*YOUR ASSIGNMENT*: Please restate the records that follow word for word, omitting any images.

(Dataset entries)
========================================
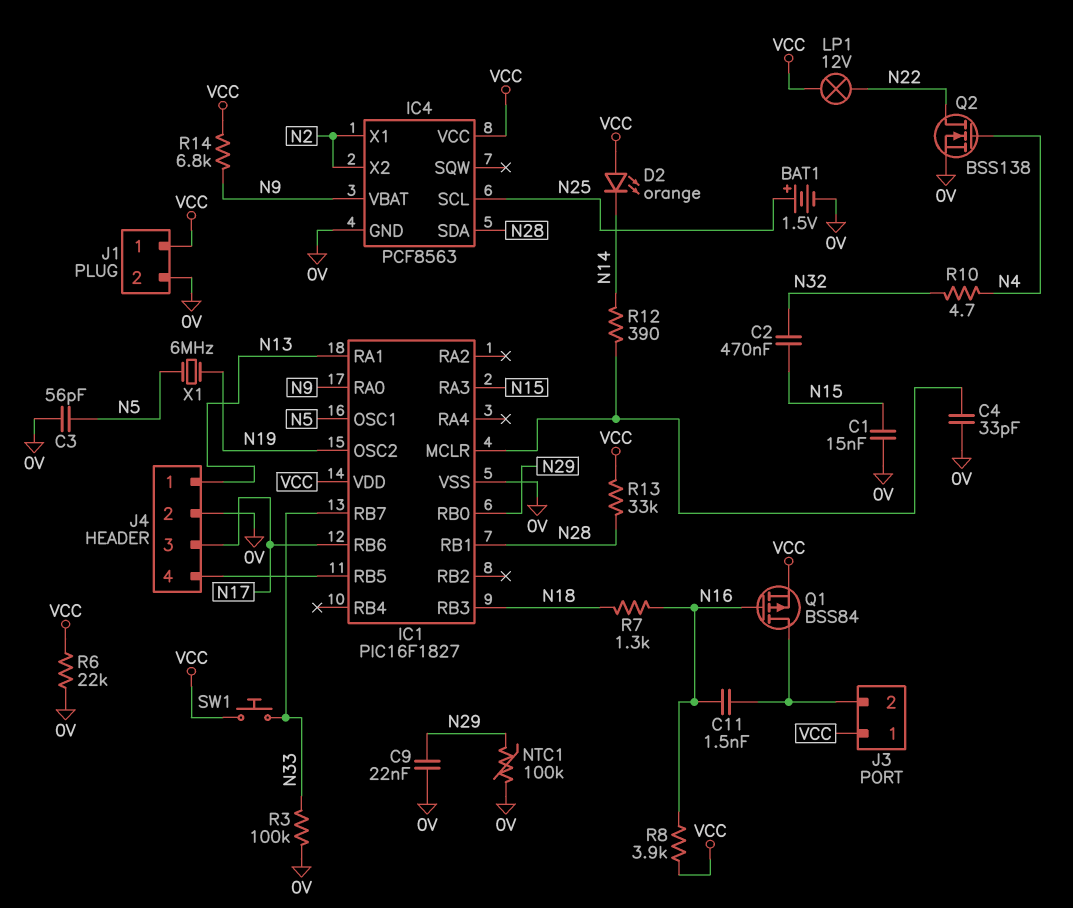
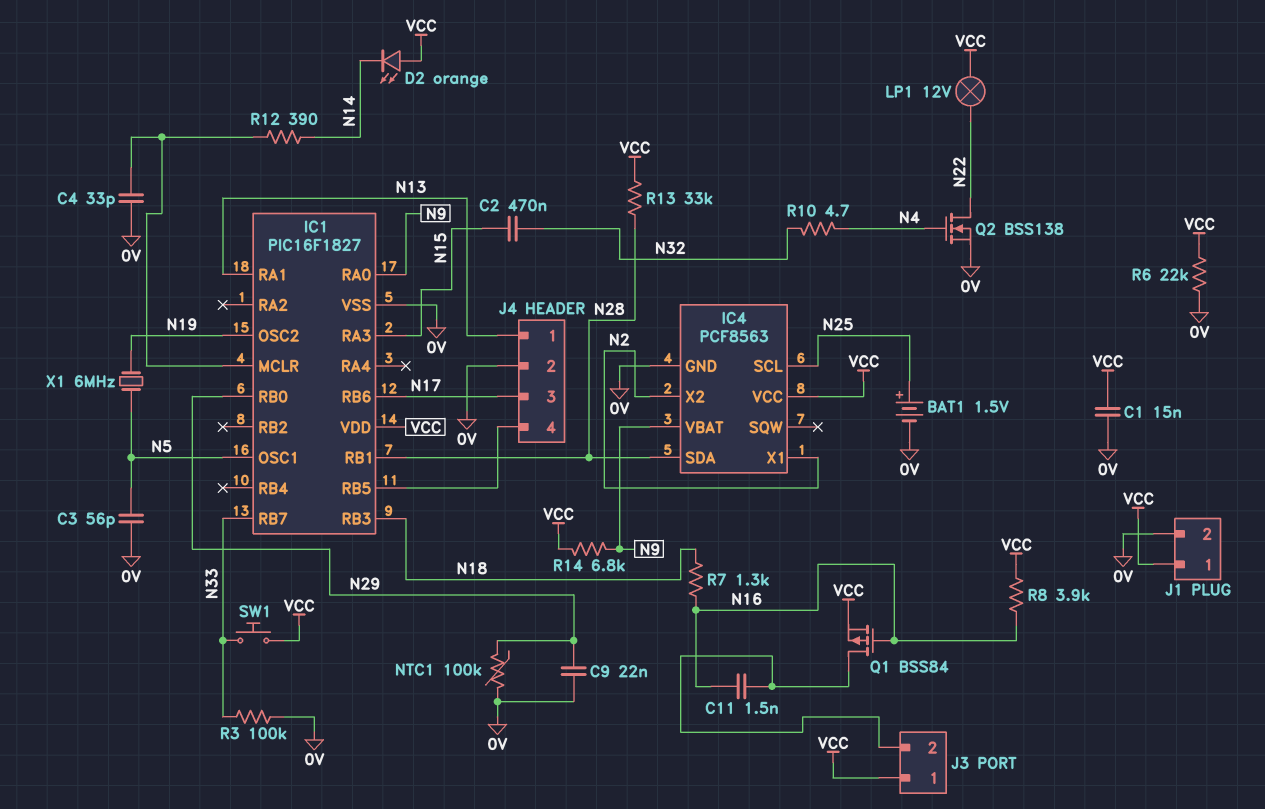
C1: 15nF (0V, N15) -> 15nF (0V, VCC)

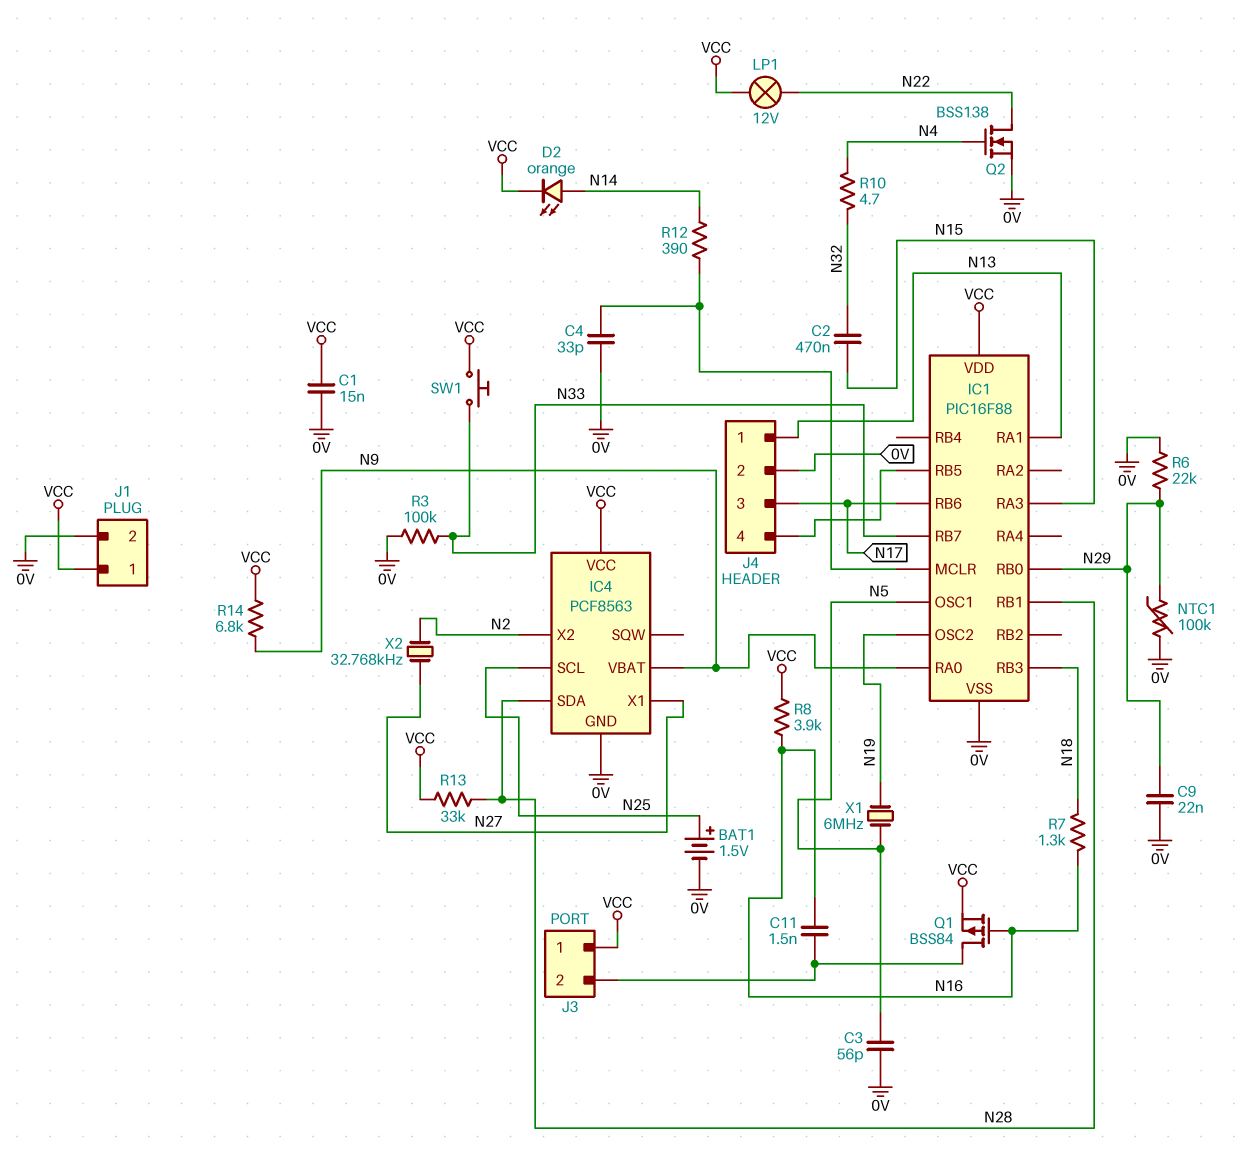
D2: LED orange (A VCC, K N14) -> LED orange (A N14, K VCC)
IC1: PIC16F1827 -> PIC16F88
IC4 pin X1: N2 -> N27
R6: 22k (0V, VCC) -> 22k (0V, N29)
X2: none -> 32.768kHz (N2, N27)

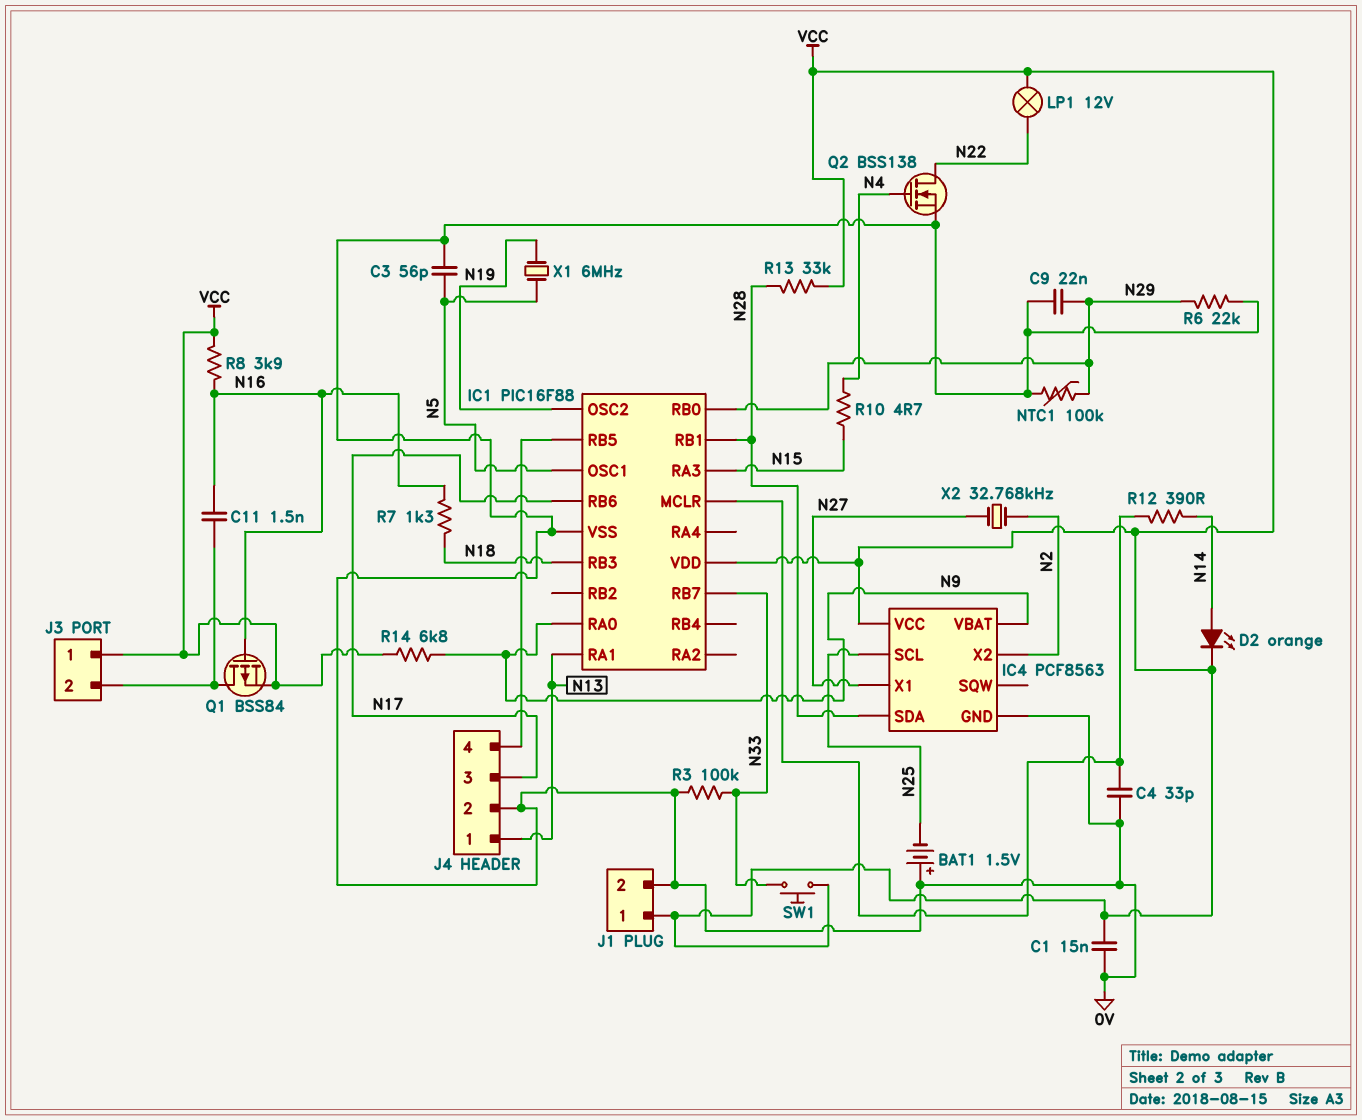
BAT1: 1.5V (plus N25, minus 0V) -> 1.5V (plus 0V, minus N25)
C2: 470nF (N15, N32) -> none
R10: 4.7 (N4, N32) -> 4.7 (N4, N15)

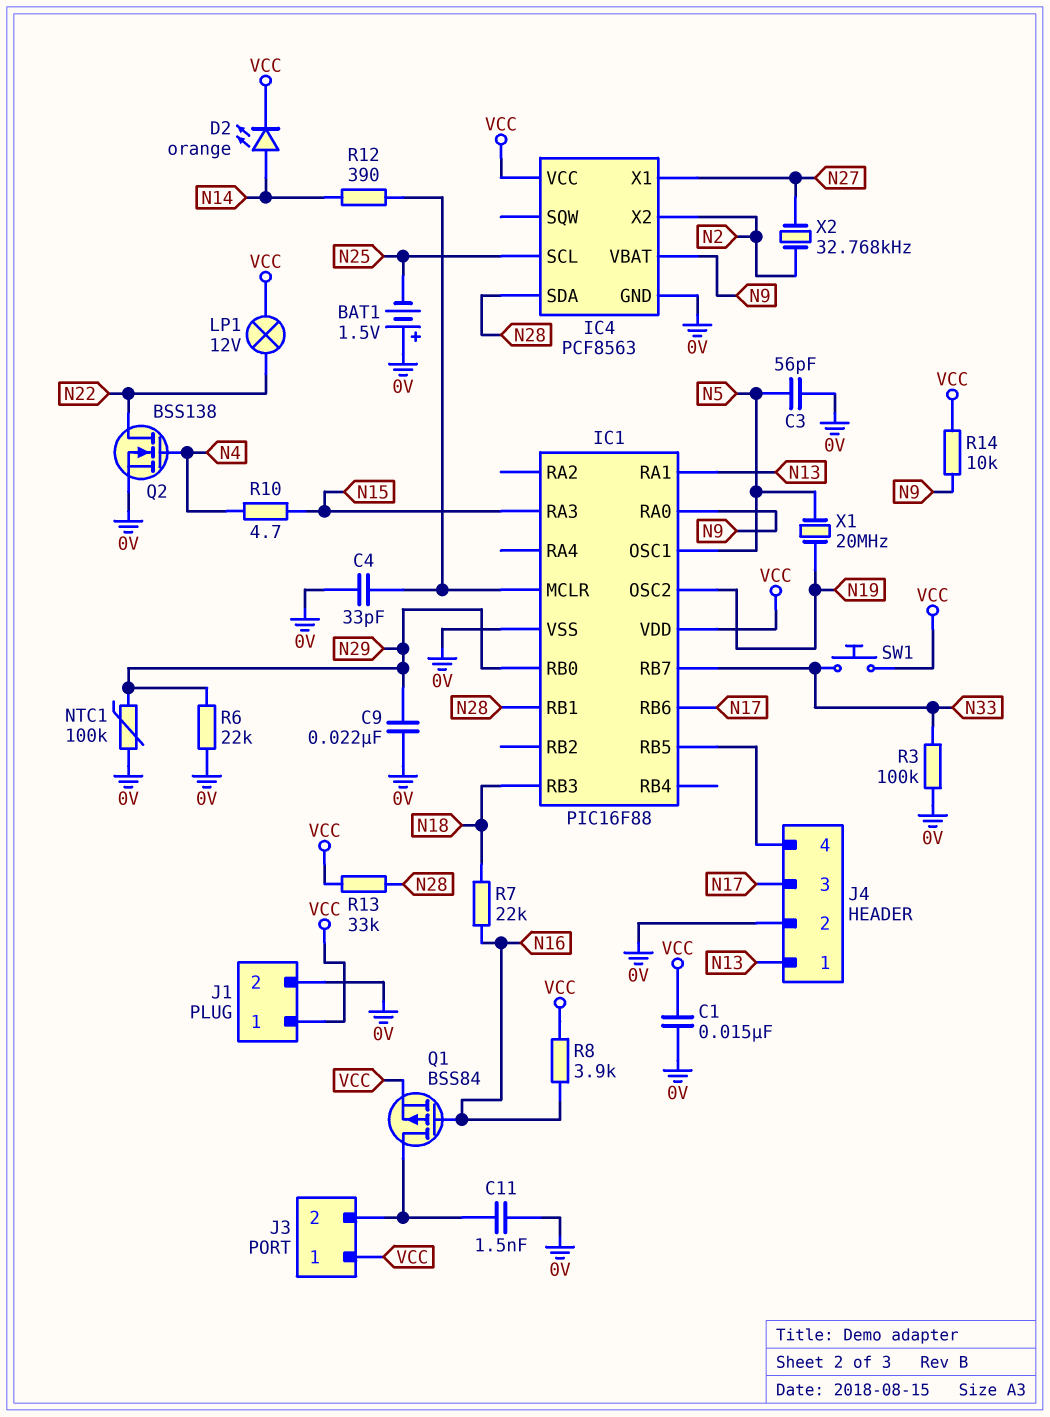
C11: 1.5nF (J3/2, N16) -> 1.5nF (0V, J3/2)
R7: 1.3k (N16, N18) -> 22k (N16, N18)
R14: 6.8k (N9, VCC) -> 10k (N9, VCC)
X1: 6MHz (N5, N19) -> 20MHz (N5, N19)

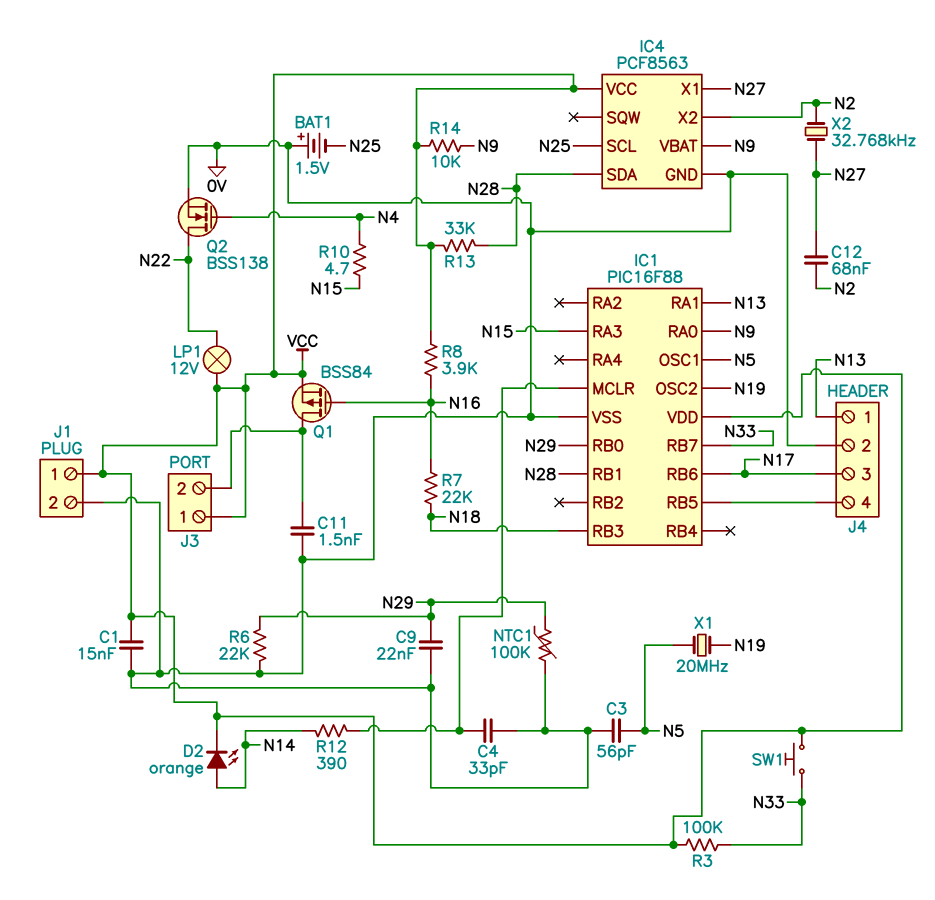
C12: none -> 68nF (N2, N27)
R3: 100k (0V, N33) -> 100k (N33, VCC)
========================================
*RESPONSE BOX*:
C1: 15nF (0V, N15) -> 15nF (0V, VCC)

D2: LED orange (A VCC, K N14) -> LED orange (A N14, K VCC)
IC1: PIC16F1827 -> PIC16F88
IC4 pin X1: N2 -> N27
R6: 22k (0V, VCC) -> 22k (0V, N29)
X2: none -> 32.768kHz (N2, N27)

BAT1: 1.5V (plus N25, minus 0V) -> 1.5V (plus 0V, minus N25)
C2: 470nF (N15, N32) -> none
R10: 4.7 (N4, N32) -> 4.7 (N4, N15)

C11: 1.5nF (J3/2, N16) -> 1.5nF (0V, J3/2)
R7: 1.3k (N16, N18) -> 22k (N16, N18)
R14: 6.8k (N9, VCC) -> 10k (N9, VCC)
X1: 6MHz (N5, N19) -> 20MHz (N5, N19)

C12: none -> 68nF (N2, N27)
R3: 100k (0V, N33) -> 100k (N33, VCC)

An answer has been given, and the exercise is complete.